● EXERCISE PROMPT
Pictures stay out of the output. Return exactly the lines below from the one with "grey hat: 0 -> 1" down to the one with "red dice: 2 -> 0", both included, and nothing more.

Collected data
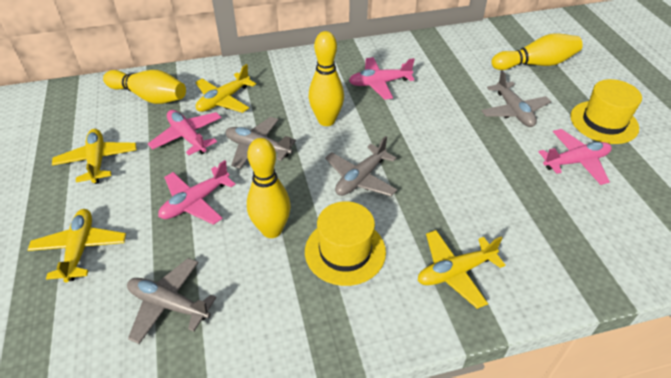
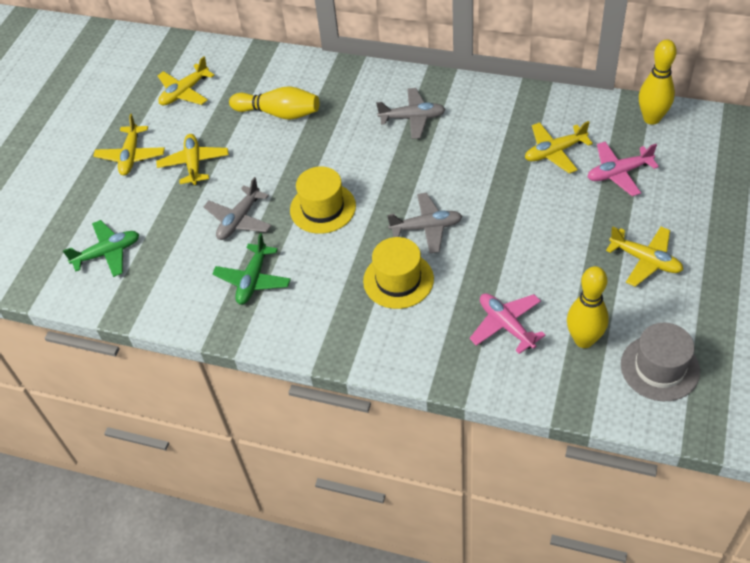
green plane: 0 -> 2
grey hat: 0 -> 1
grey plane: 4 -> 3
pink plane: 4 -> 2
yellow bowling pin: 4 -> 3
yellow plane: 4 -> 5

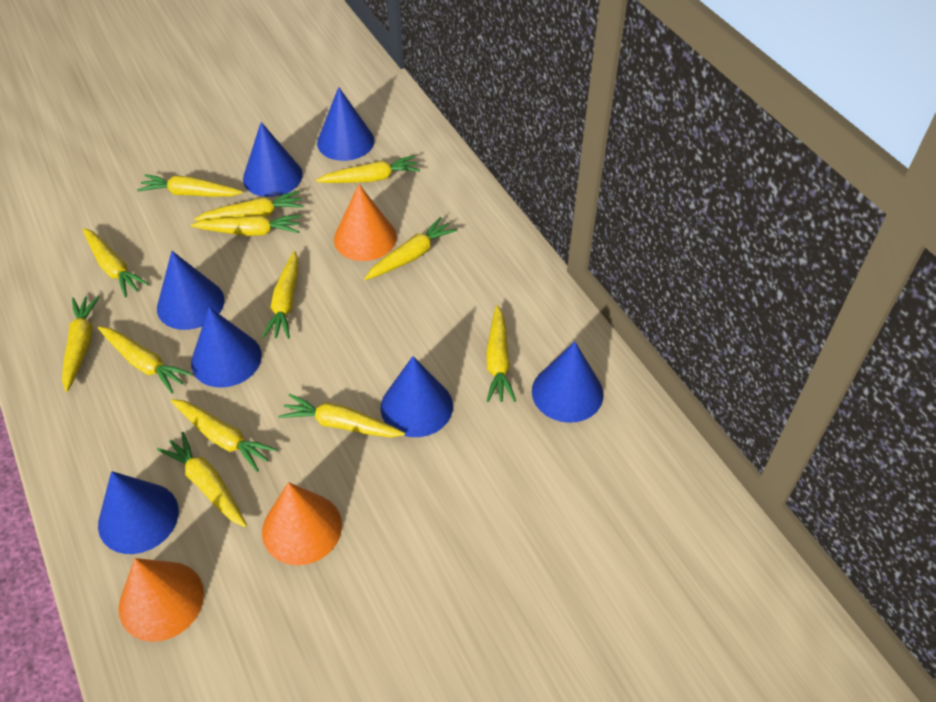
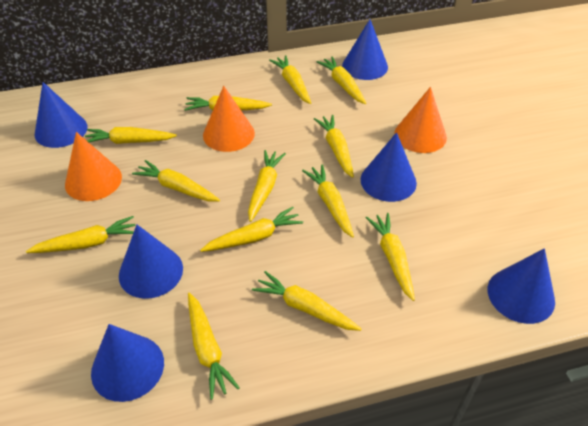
blue cone: 7 -> 6

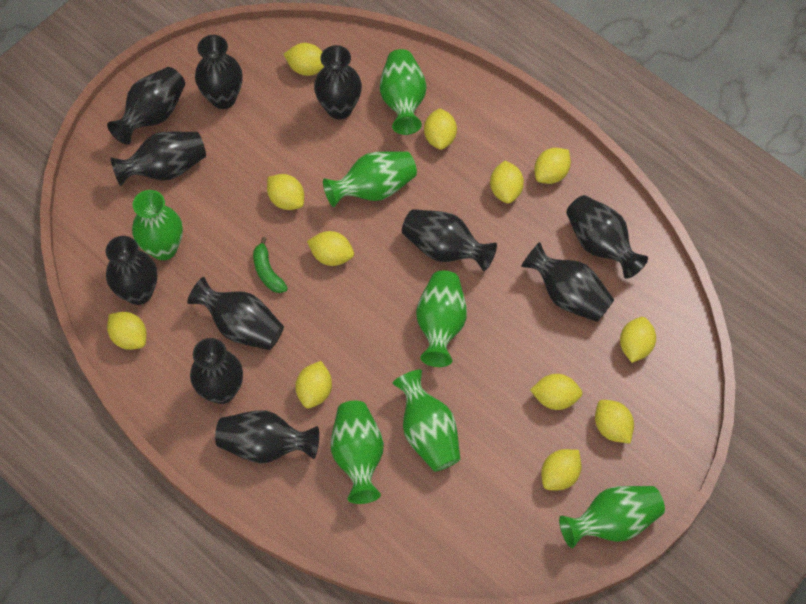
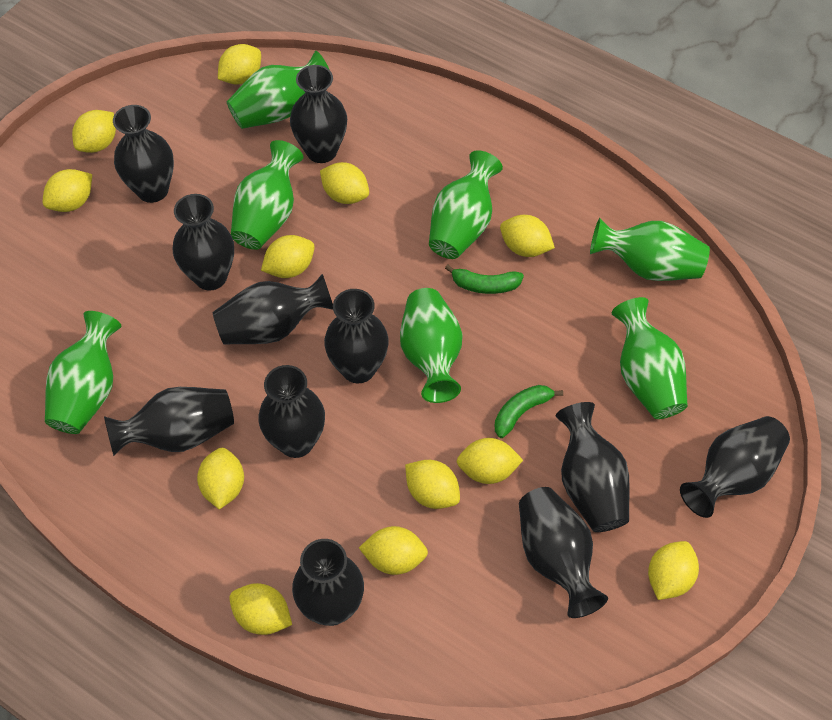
green banana: 1 -> 2

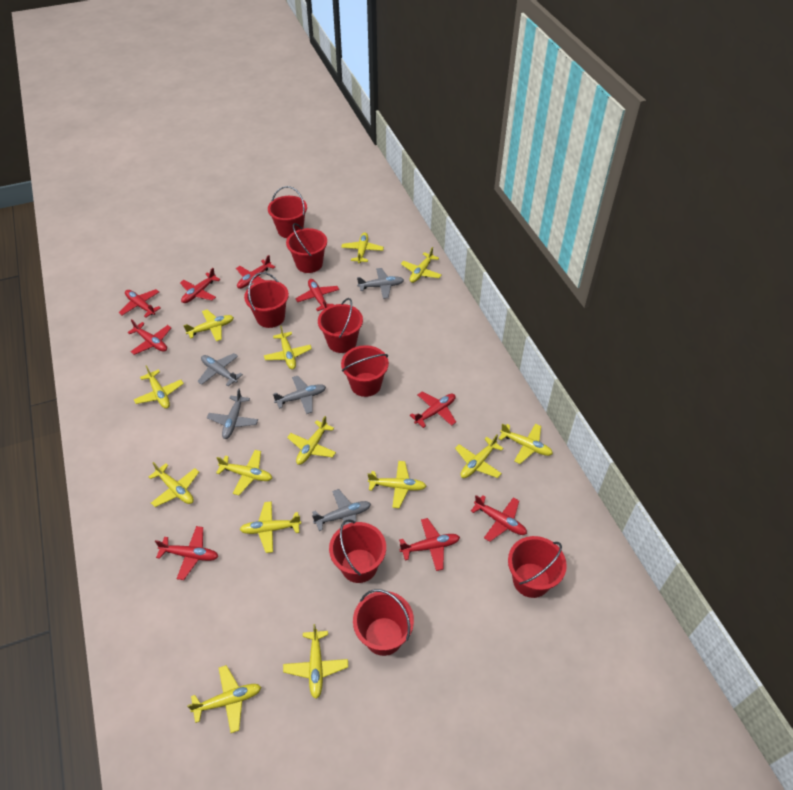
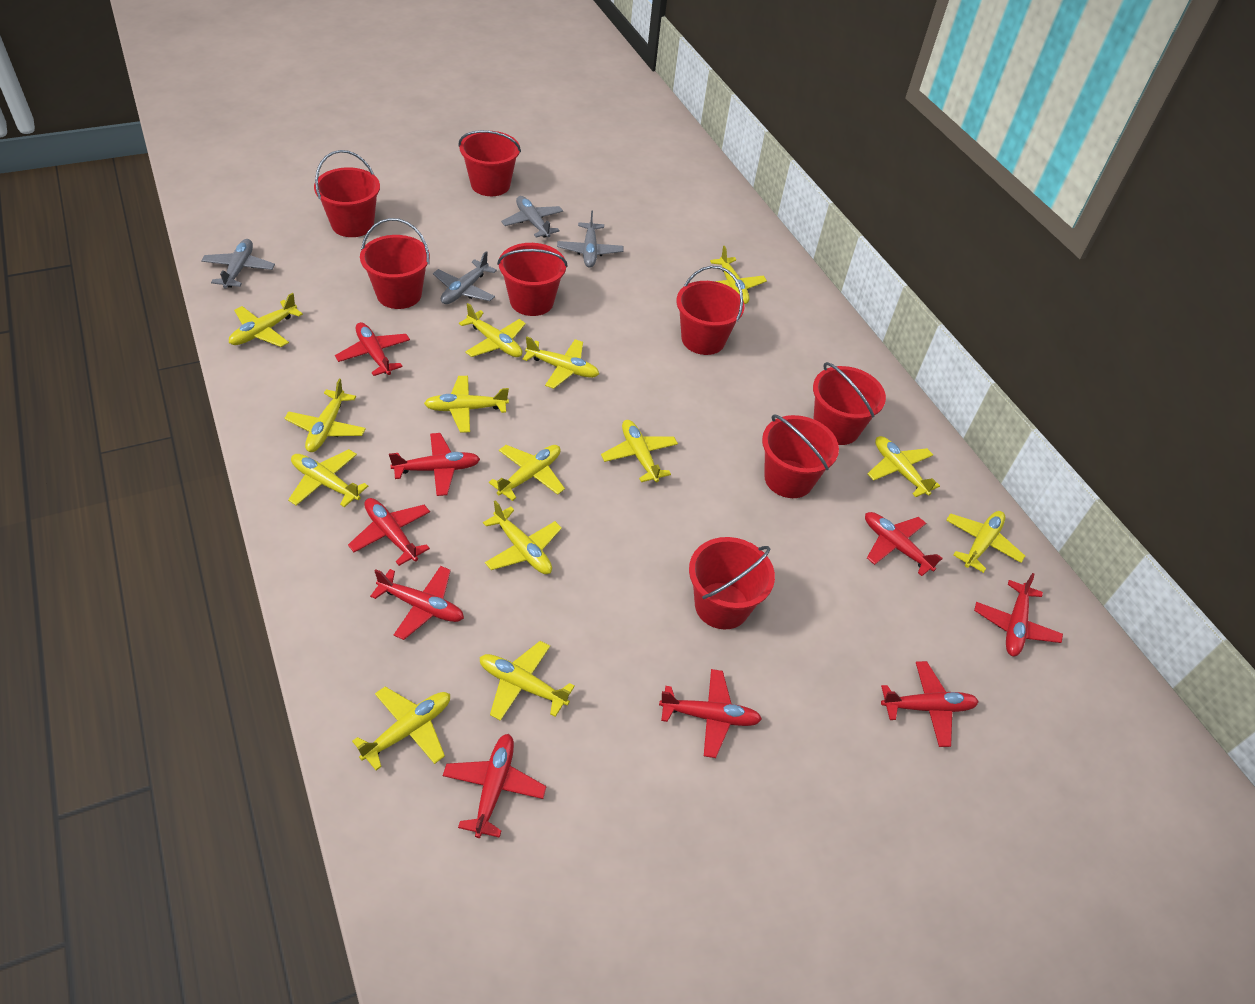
grey plane: 5 -> 4

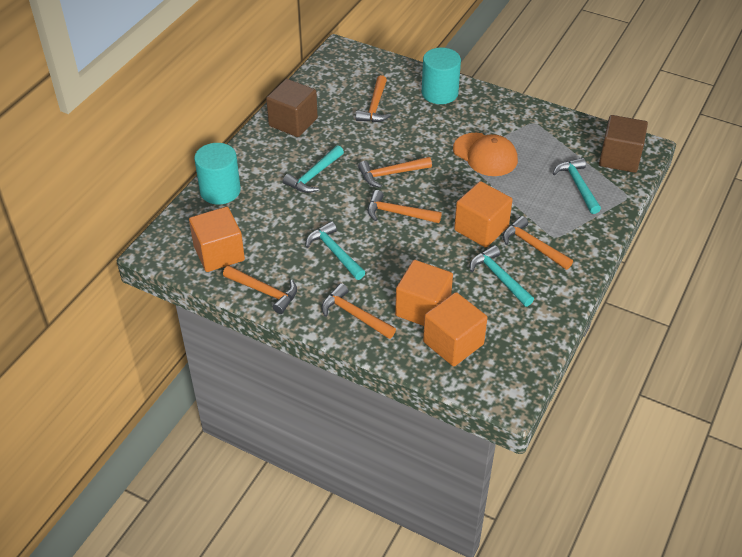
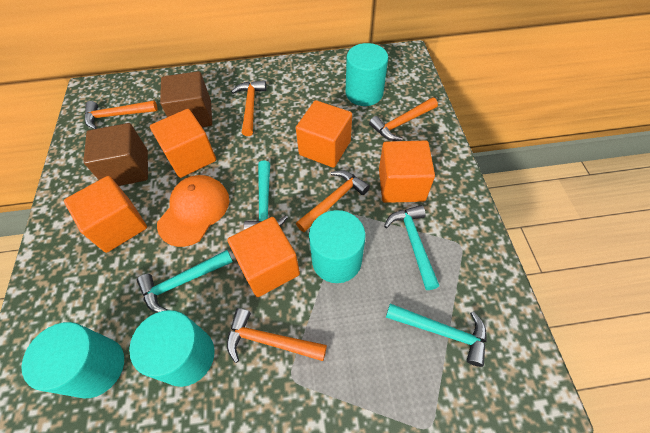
orange cube: 4 -> 5
orange hammer: 6 -> 5
turquoise cylinder: 2 -> 4

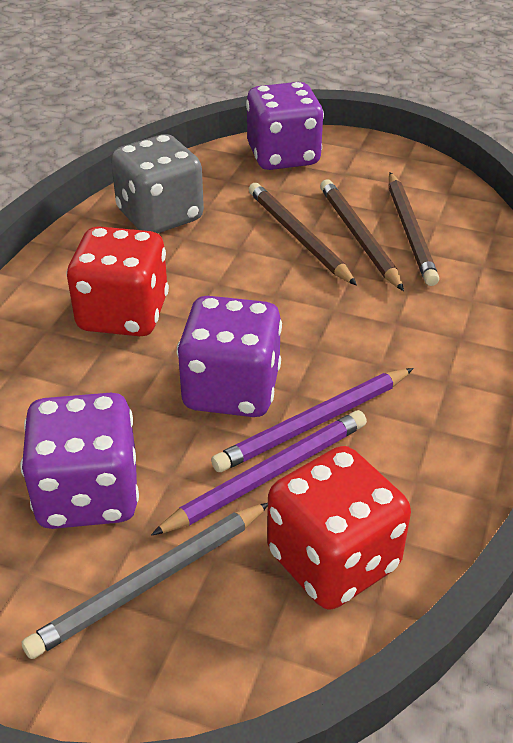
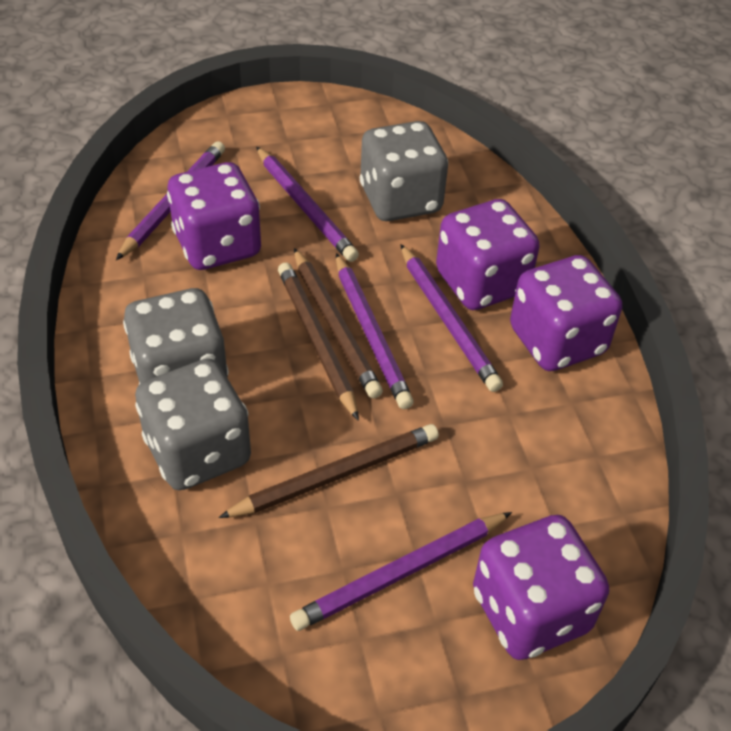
grey dice: 1 -> 3
grey pencil: 1 -> 0
purple dice: 3 -> 4
purple pencil: 2 -> 5
red dice: 2 -> 0

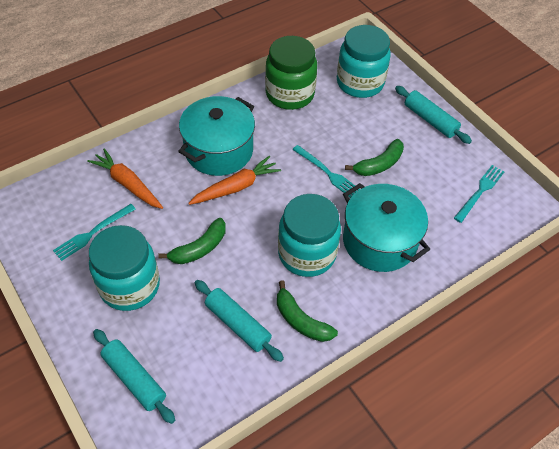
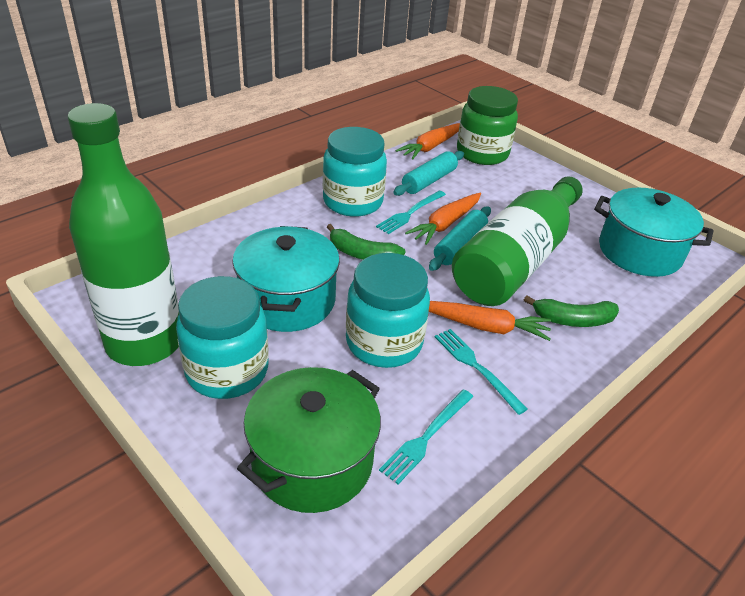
green banana: 3 -> 2
green bottle: 0 -> 2
green pot: 0 -> 1
orange carrot: 2 -> 3
turquoise rolling pin: 3 -> 2

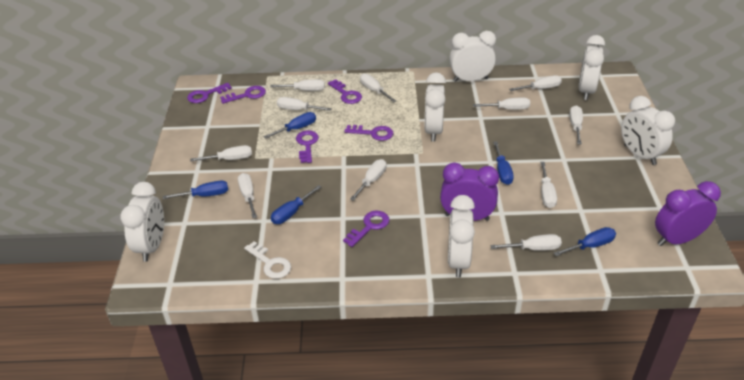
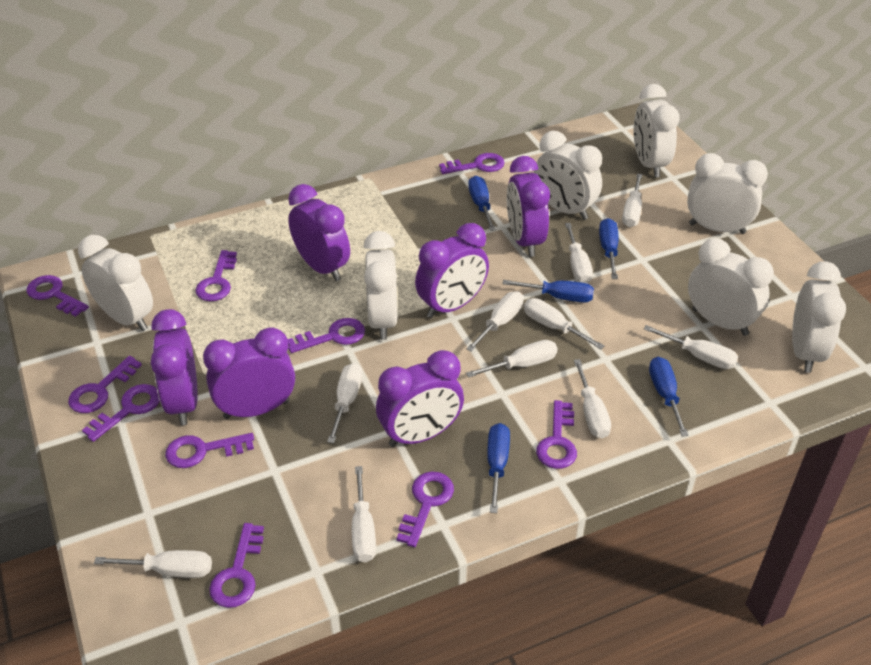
purple clock: 2 -> 6
purple key: 6 -> 10
white clock: 6 -> 7
white key: 1 -> 0
white screwdriver: 11 -> 10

● WRITTEN RESPONSE
grey hat: 0 -> 1
grey plane: 4 -> 3
pink plane: 4 -> 2
yellow bowling pin: 4 -> 3
yellow plane: 4 -> 5

blue cone: 7 -> 6

green banana: 1 -> 2

grey plane: 5 -> 4

orange cube: 4 -> 5
orange hammer: 6 -> 5
turquoise cylinder: 2 -> 4

grey dice: 1 -> 3
grey pencil: 1 -> 0
purple dice: 3 -> 4
purple pencil: 2 -> 5
red dice: 2 -> 0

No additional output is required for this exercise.